● **Work order**:
Find every line in the material below with the string "none" and state how many there are, with no other text.

● **Material for this exercise**:
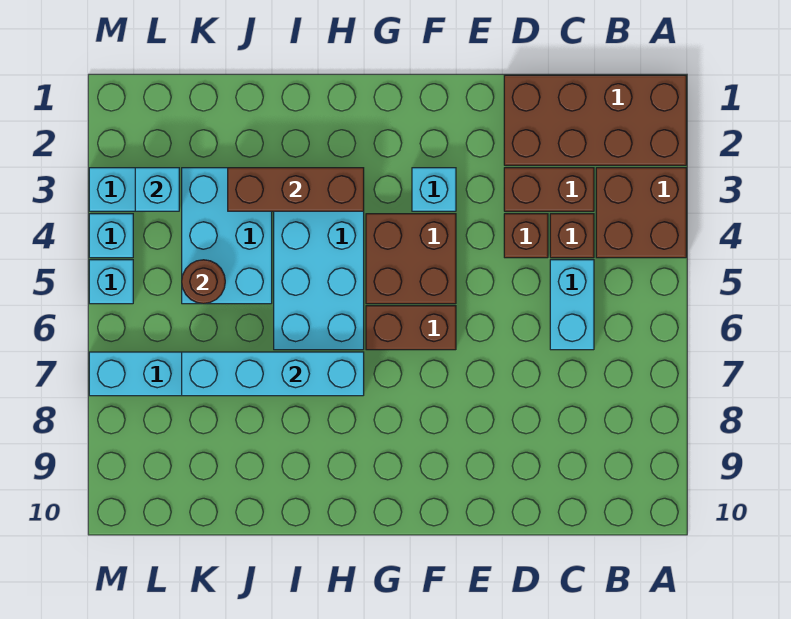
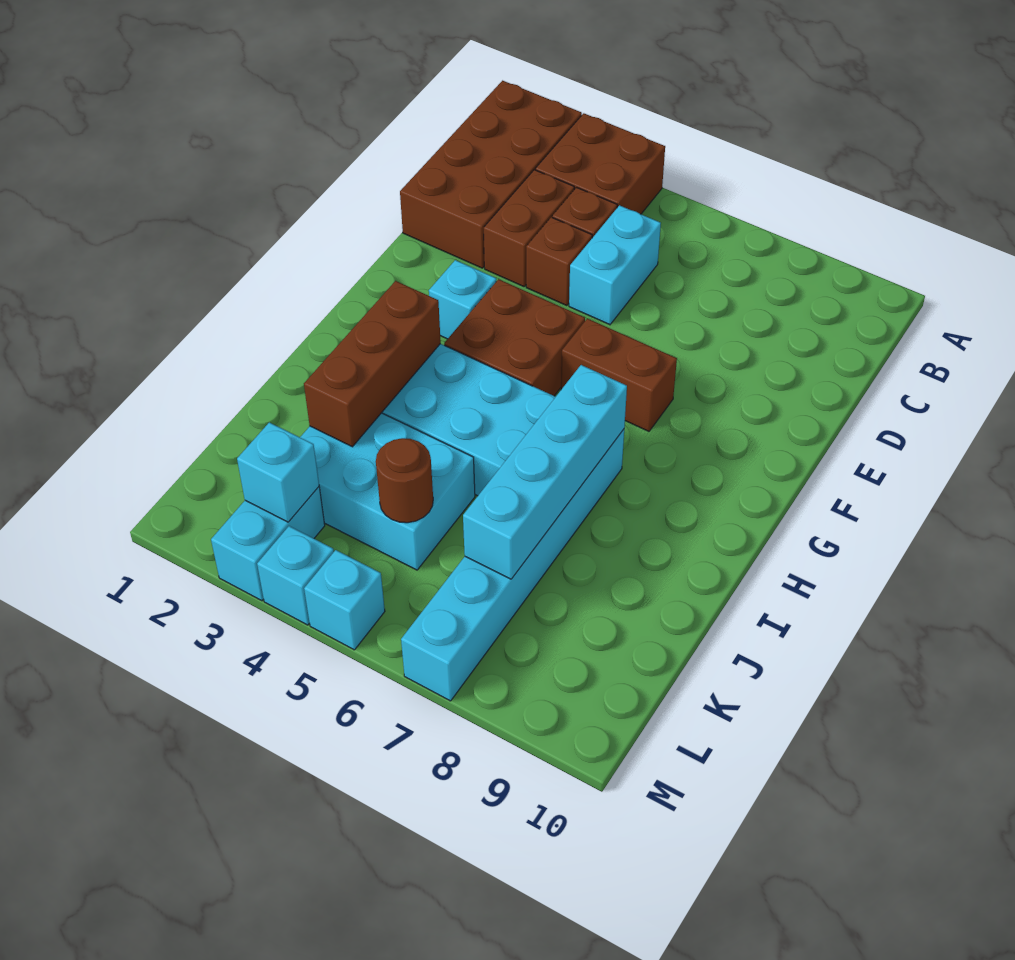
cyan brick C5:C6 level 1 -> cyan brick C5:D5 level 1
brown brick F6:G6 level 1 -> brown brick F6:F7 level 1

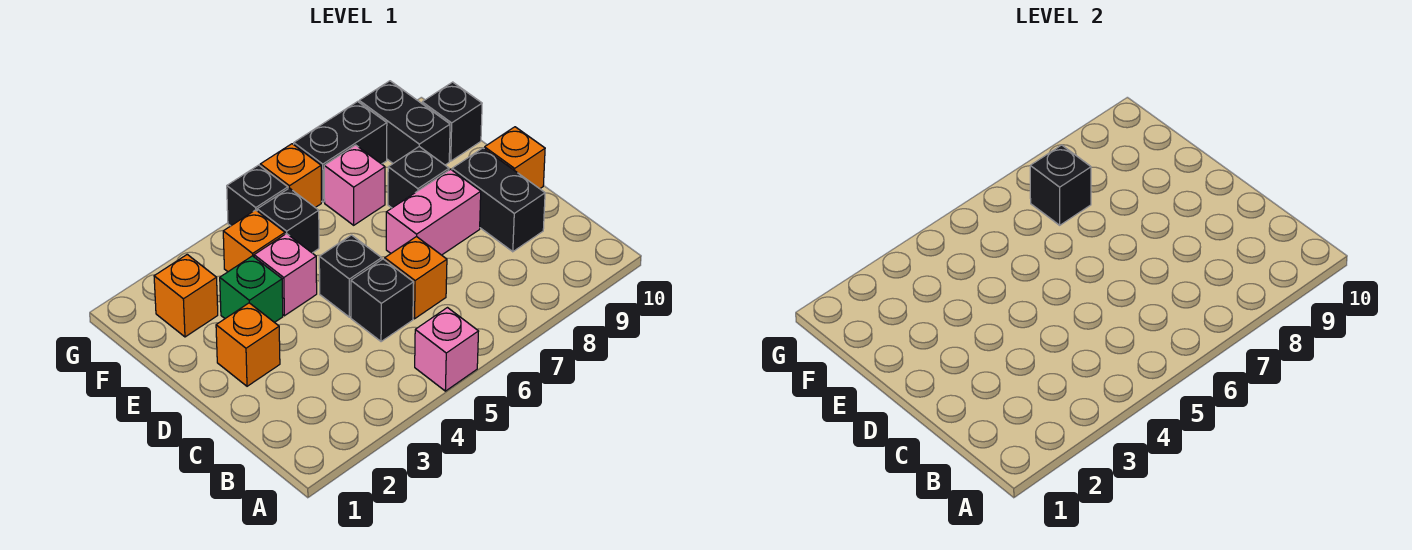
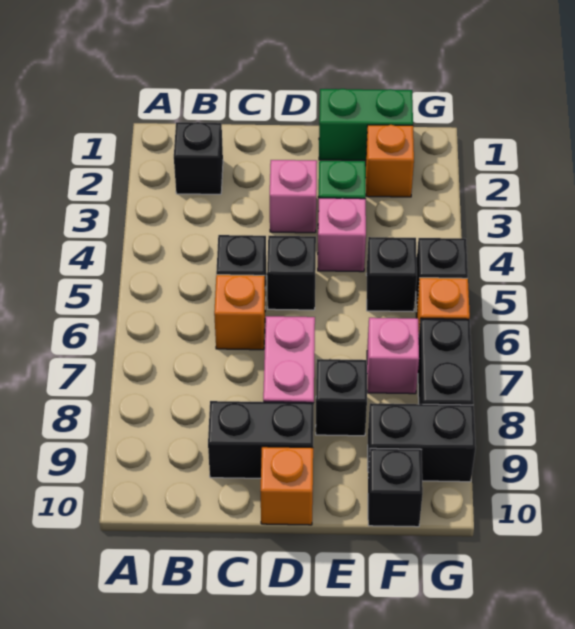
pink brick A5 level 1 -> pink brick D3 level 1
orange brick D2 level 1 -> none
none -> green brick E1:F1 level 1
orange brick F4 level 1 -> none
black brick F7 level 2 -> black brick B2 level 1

● **Response**:
3